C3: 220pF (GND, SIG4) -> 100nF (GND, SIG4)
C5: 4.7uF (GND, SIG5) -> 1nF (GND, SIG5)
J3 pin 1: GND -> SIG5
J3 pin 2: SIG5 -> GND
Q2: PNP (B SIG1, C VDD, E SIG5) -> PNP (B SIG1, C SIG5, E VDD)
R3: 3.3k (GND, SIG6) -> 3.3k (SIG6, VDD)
:::
#### What to do:
All records are to be printed again, exactly and completely.

#### Result of this task:
C3: 220pF (GND, SIG4) -> 100nF (GND, SIG4)
C5: 4.7uF (GND, SIG5) -> 1nF (GND, SIG5)
J3 pin 1: GND -> SIG5
J3 pin 2: SIG5 -> GND
Q2: PNP (B SIG1, C VDD, E SIG5) -> PNP (B SIG1, C SIG5, E VDD)
R3: 3.3k (GND, SIG6) -> 3.3k (SIG6, VDD)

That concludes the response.